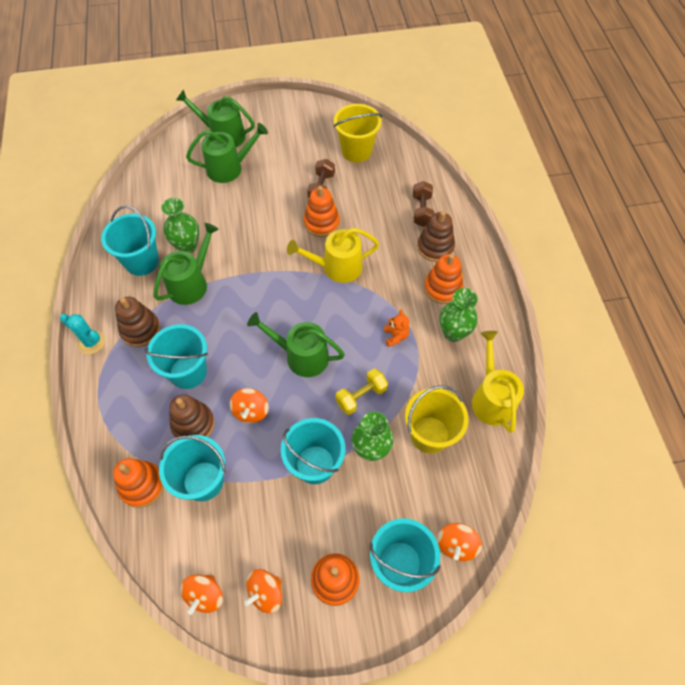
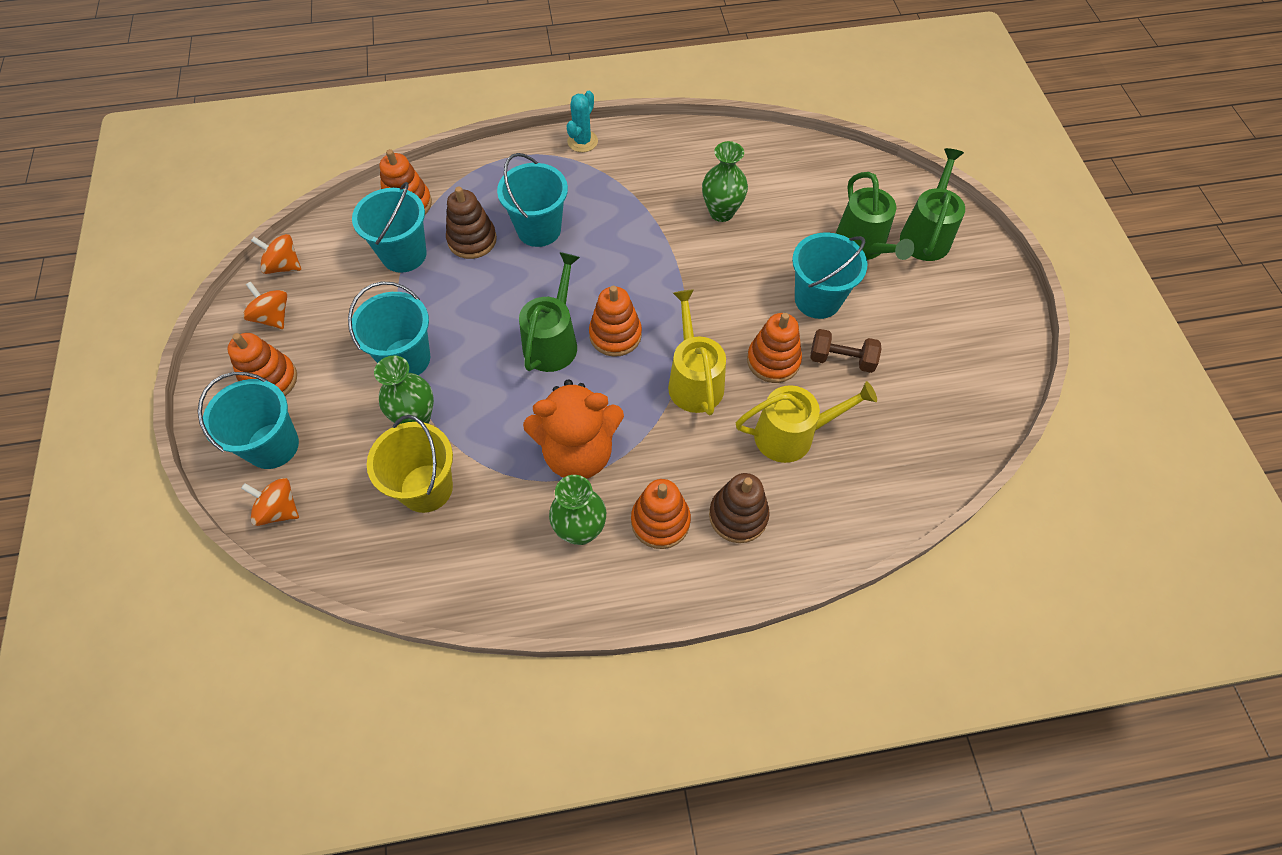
camera: 90 degrees right, 0 degrees up
turquoise bucket [101,206,159,276] -> turquoise bucket moved to [792,233,868,319]
brown stacking toy [115,297,160,347] -> none
green watering can [153,223,219,305] -> none
orange spinning top [230,388,269,423] -> none
yellow bucket [334,104,382,162] -> none
yellow dumbbell [335,369,388,415] -> none
orange teddy bear [384,310,409,347] -> orange teddy bear [523,379,624,479], size x2.41
brown dumbbell [413,181,434,227] -> none
yellow watering can [472,331,524,433] -> yellow watering can moved to [736,381,877,463]
none -> orange stacking toy [589,286,642,357]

= = = = = = =

* Aim of the exercise
Each line from the start of the entries above through the line with "brown dumbbell [413,181,434,227] -> none" should be duplicated exactly, leaving out the pictures.

* Your response
camera: 90 degrees right, 0 degrees up
turquoise bucket [101,206,159,276] -> turquoise bucket moved to [792,233,868,319]
brown stacking toy [115,297,160,347] -> none
green watering can [153,223,219,305] -> none
orange spinning top [230,388,269,423] -> none
yellow bucket [334,104,382,162] -> none
yellow dumbbell [335,369,388,415] -> none
orange teddy bear [384,310,409,347] -> orange teddy bear [523,379,624,479], size x2.41
brown dumbbell [413,181,434,227] -> none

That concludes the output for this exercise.